# [DIRECTIONS FOR THIS TASK]
Read the lines below. Copy out any that hold the string "yellow".

# [RECORDS FOR THE EXERCISE]
*****
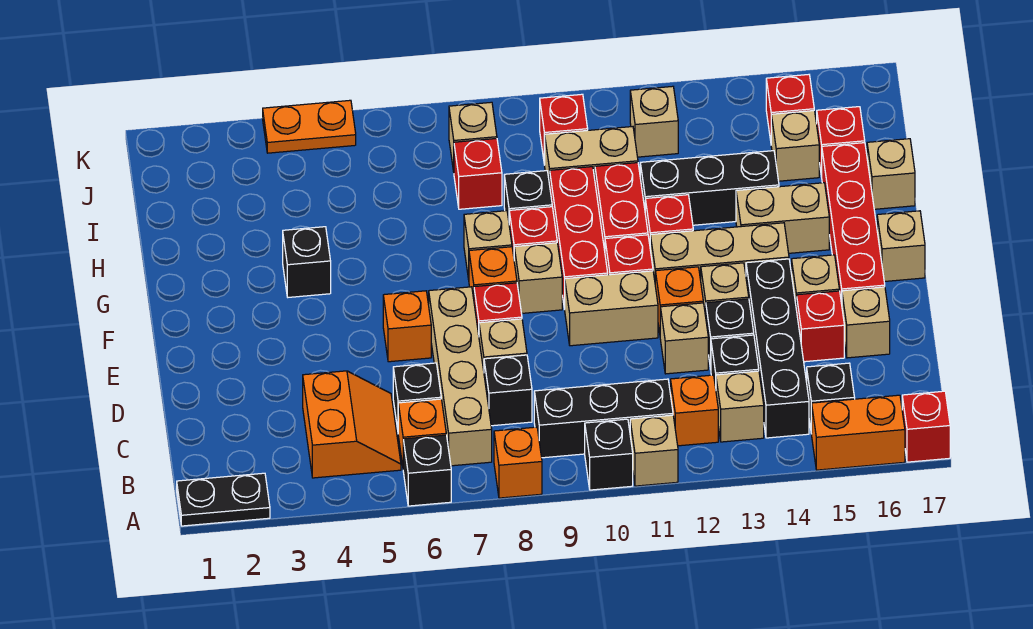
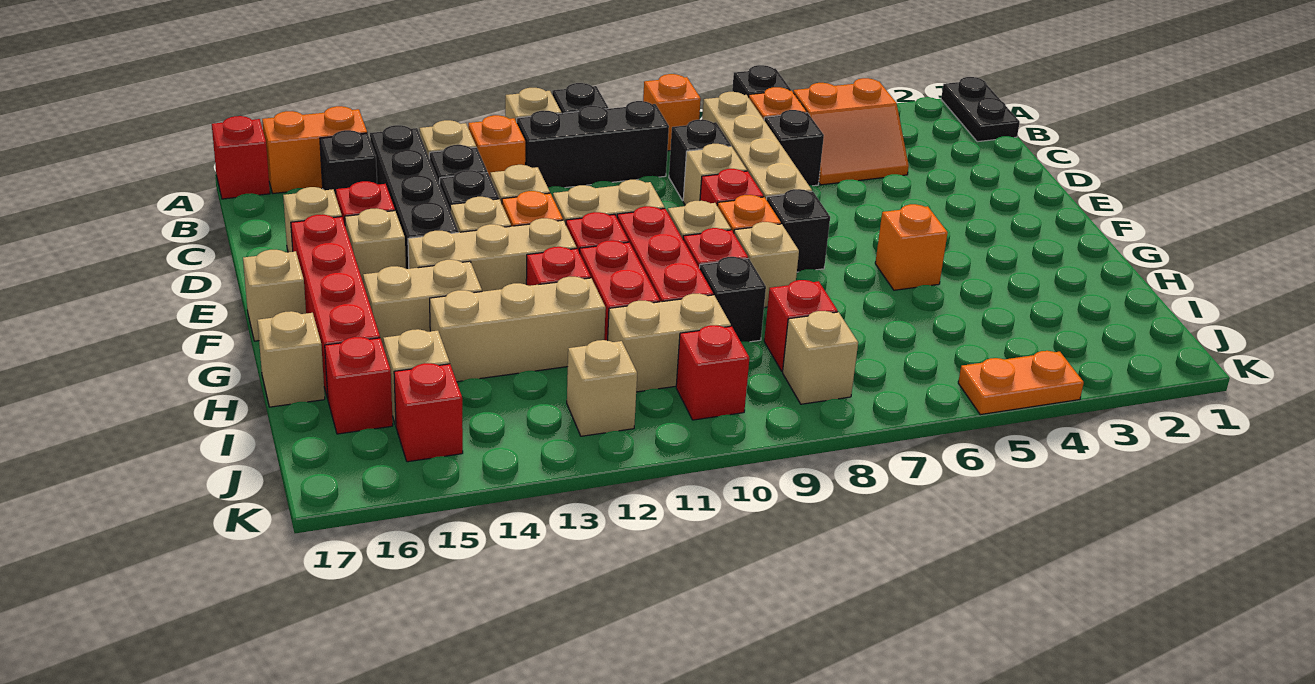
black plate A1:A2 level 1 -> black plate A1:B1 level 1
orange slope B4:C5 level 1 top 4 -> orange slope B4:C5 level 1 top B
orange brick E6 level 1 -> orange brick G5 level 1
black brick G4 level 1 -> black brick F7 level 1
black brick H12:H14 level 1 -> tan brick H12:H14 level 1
*****
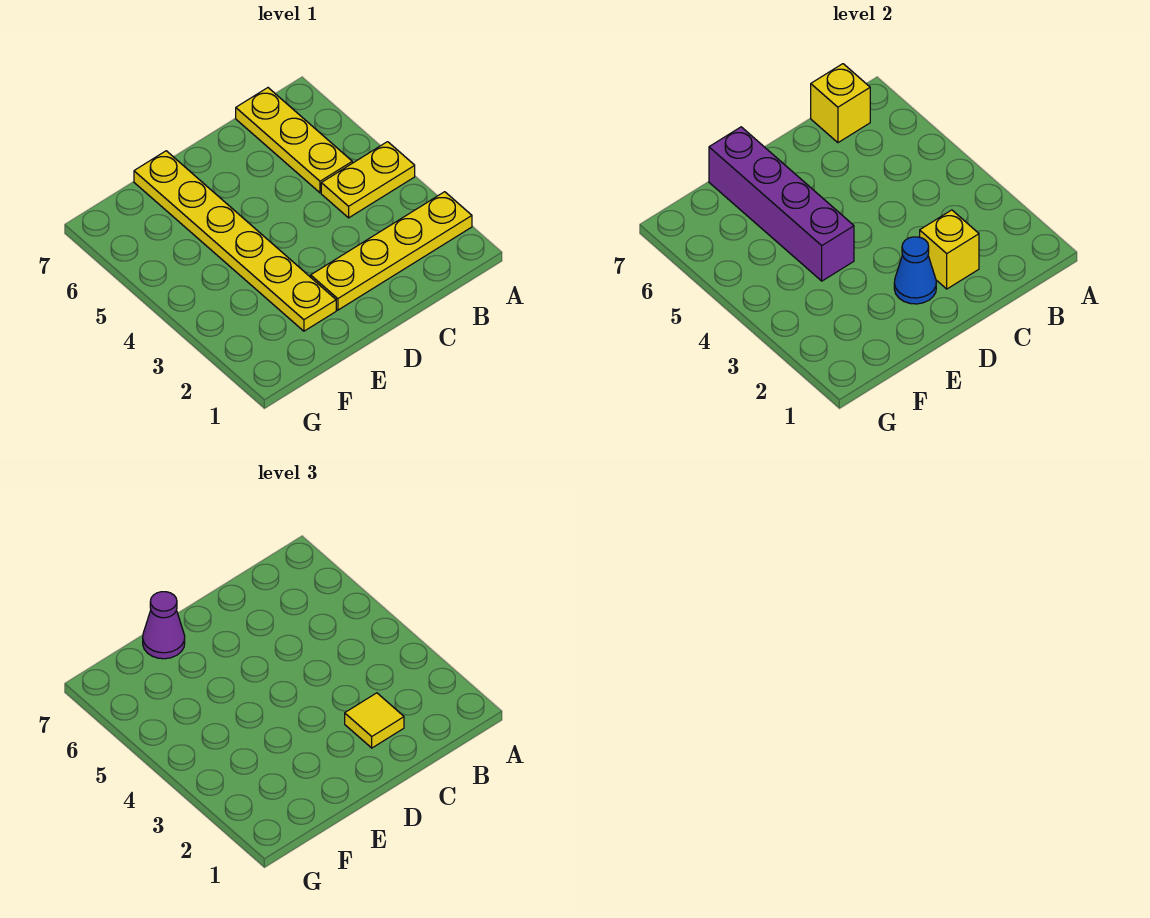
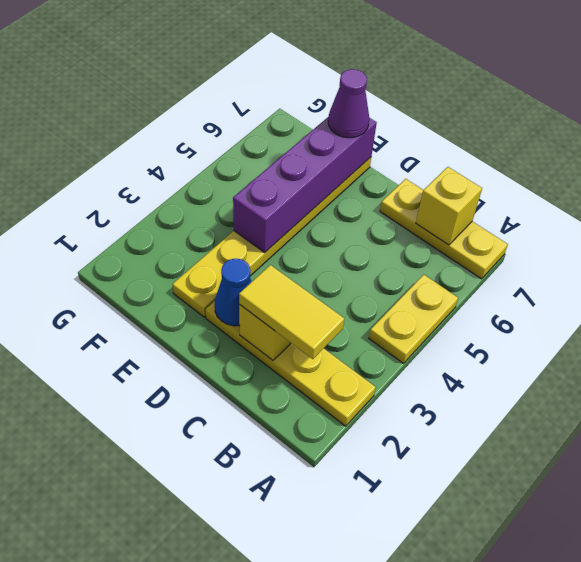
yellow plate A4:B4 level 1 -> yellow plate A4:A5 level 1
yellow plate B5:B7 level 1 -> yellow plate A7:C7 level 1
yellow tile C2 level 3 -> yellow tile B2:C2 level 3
*****
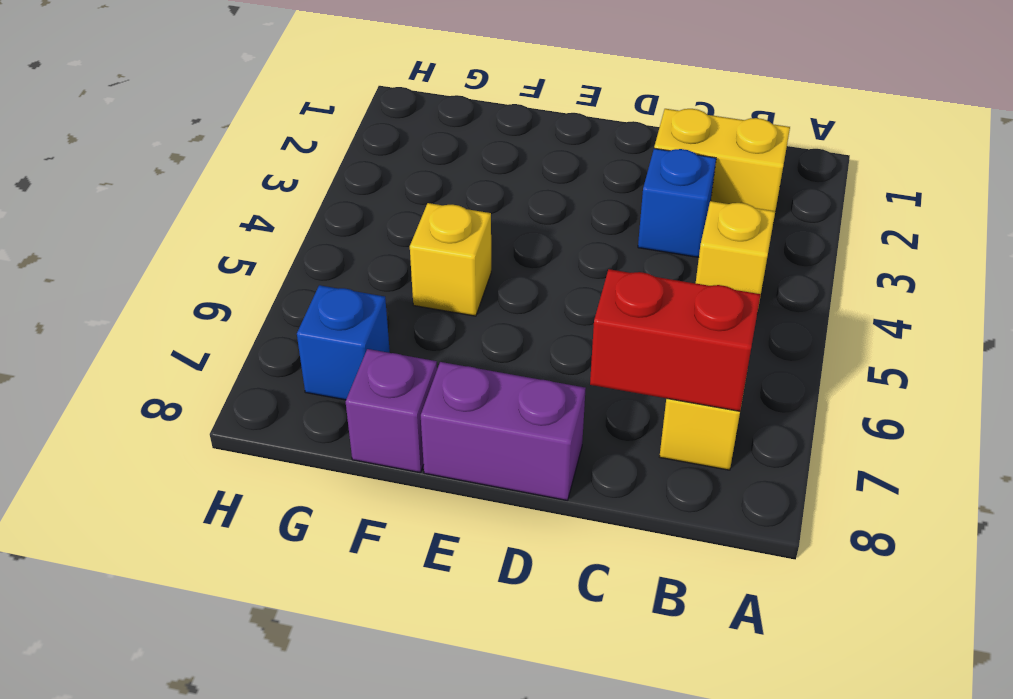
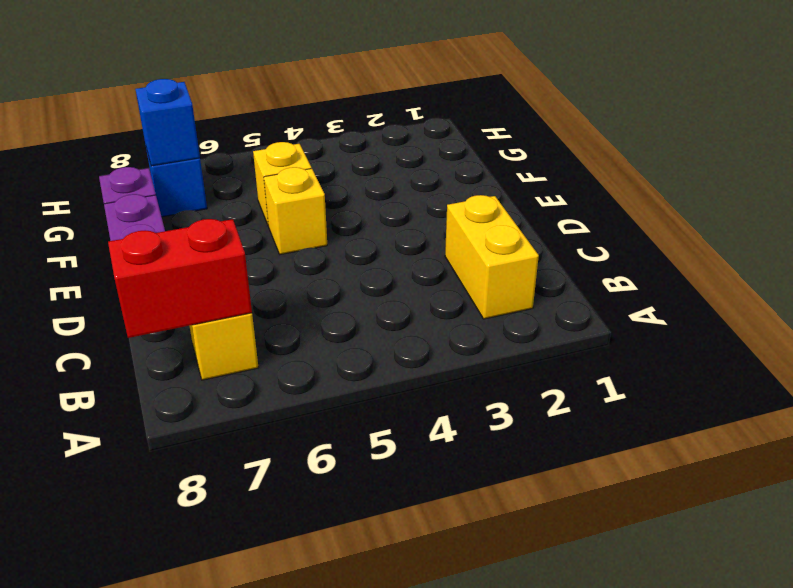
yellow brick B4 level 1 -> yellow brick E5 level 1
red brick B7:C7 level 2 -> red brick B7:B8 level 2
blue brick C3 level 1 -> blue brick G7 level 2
*****
# [WRITTEN SOLUTION]
yellow plate A4:B4 level 1 -> yellow plate A4:A5 level 1
yellow plate B5:B7 level 1 -> yellow plate A7:C7 level 1
yellow tile C2 level 3 -> yellow tile B2:C2 level 3
yellow brick B4 level 1 -> yellow brick E5 level 1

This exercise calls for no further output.